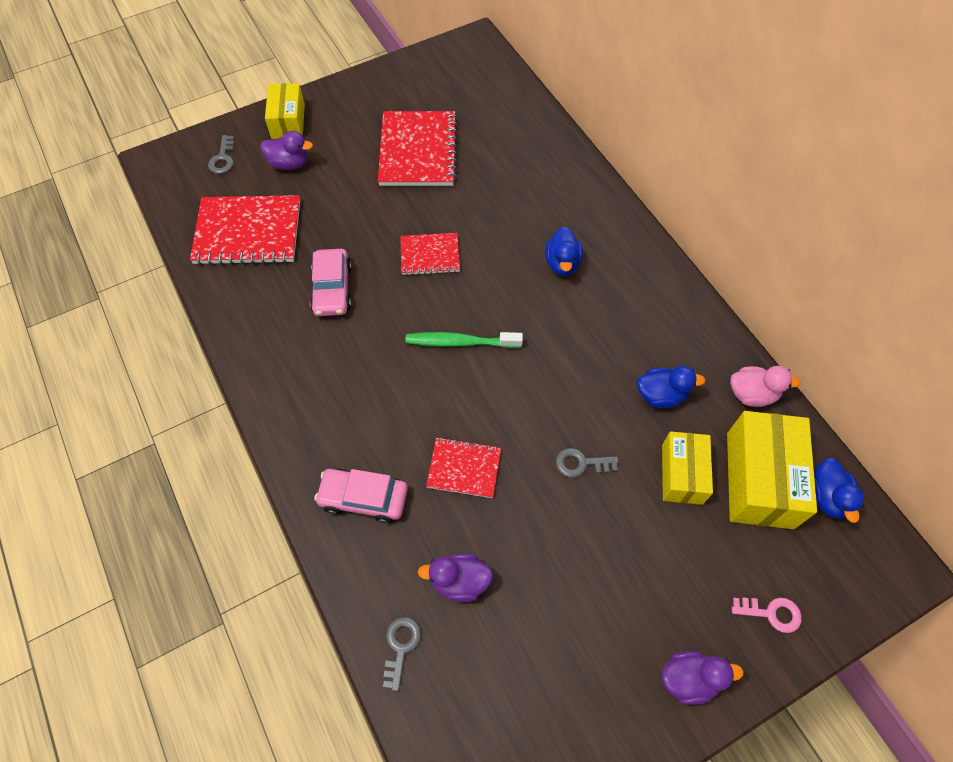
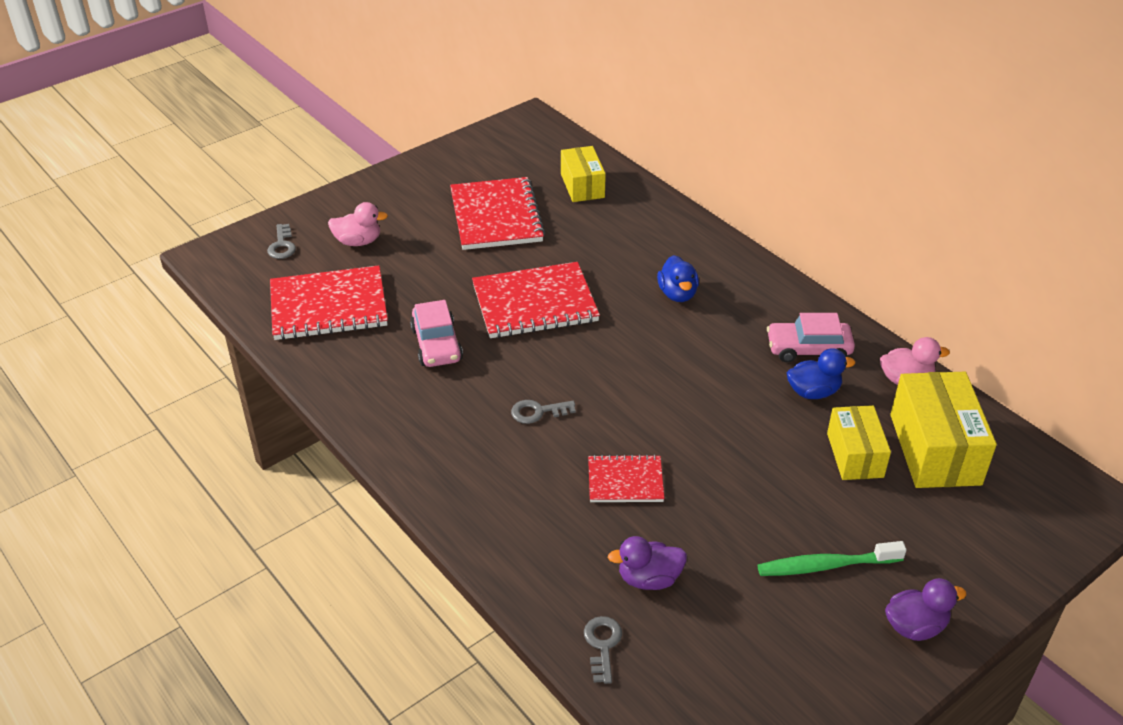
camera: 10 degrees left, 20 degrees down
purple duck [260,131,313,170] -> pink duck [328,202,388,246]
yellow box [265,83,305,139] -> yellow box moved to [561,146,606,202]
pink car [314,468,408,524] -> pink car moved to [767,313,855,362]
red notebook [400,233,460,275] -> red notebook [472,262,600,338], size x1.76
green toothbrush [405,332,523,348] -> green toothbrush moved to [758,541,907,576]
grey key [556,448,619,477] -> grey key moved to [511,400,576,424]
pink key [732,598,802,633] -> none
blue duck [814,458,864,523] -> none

++++++++++++++++++++

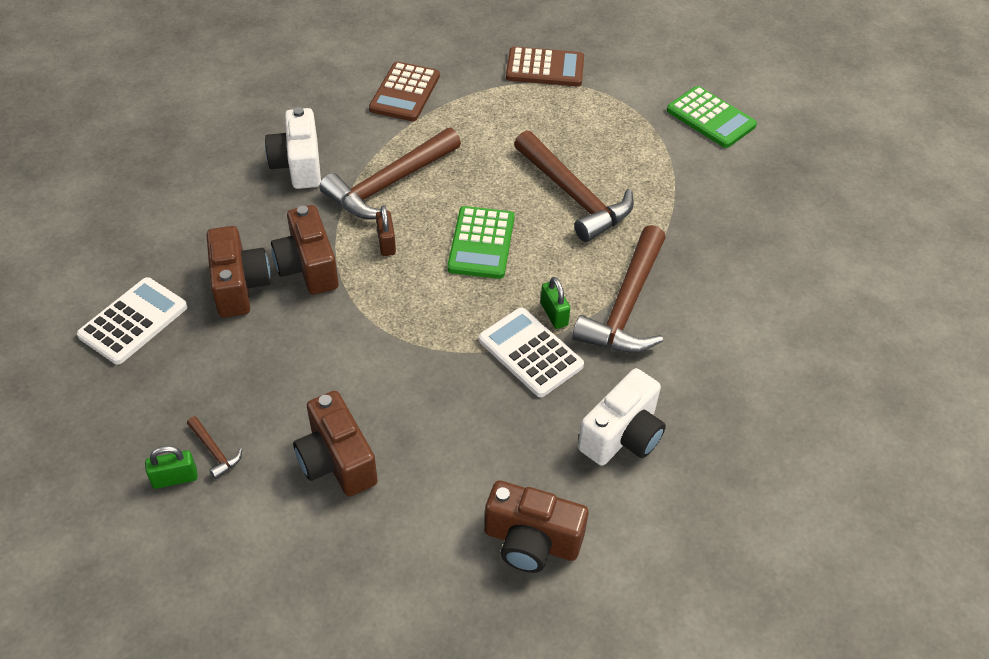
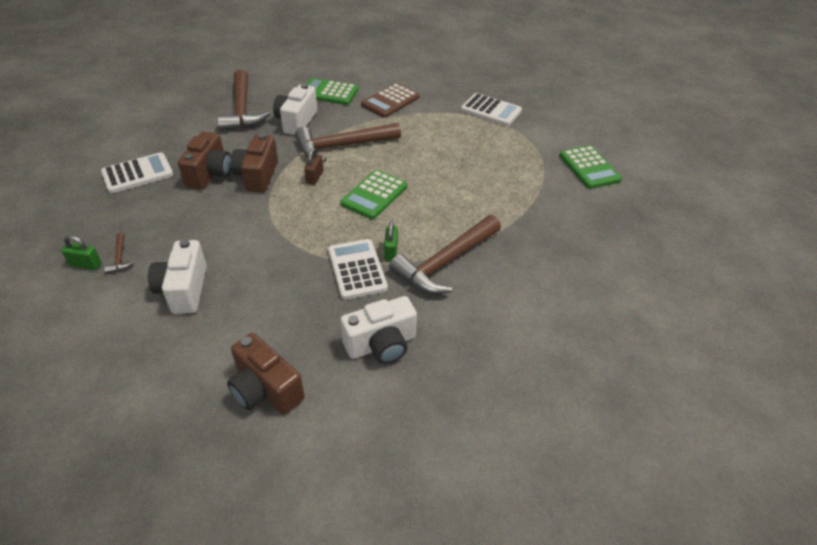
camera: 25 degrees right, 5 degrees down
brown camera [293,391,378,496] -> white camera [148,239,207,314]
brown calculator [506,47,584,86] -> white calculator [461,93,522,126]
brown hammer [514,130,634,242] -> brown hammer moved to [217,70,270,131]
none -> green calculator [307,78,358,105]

++++++++++++++++++++

◆ Task brief ◆
Of the entries listed above, reproduce only the lines starting at the line containing "camera: 10 degrees left, 20 degrees down" and ending at the line containing "blue duck [814,458,864,523] -> none". Include both, exactly as they stand.

◆ Response to this exercise ◆
camera: 10 degrees left, 20 degrees down
purple duck [260,131,313,170] -> pink duck [328,202,388,246]
yellow box [265,83,305,139] -> yellow box moved to [561,146,606,202]
pink car [314,468,408,524] -> pink car moved to [767,313,855,362]
red notebook [400,233,460,275] -> red notebook [472,262,600,338], size x1.76
green toothbrush [405,332,523,348] -> green toothbrush moved to [758,541,907,576]
grey key [556,448,619,477] -> grey key moved to [511,400,576,424]
pink key [732,598,802,633] -> none
blue duck [814,458,864,523] -> none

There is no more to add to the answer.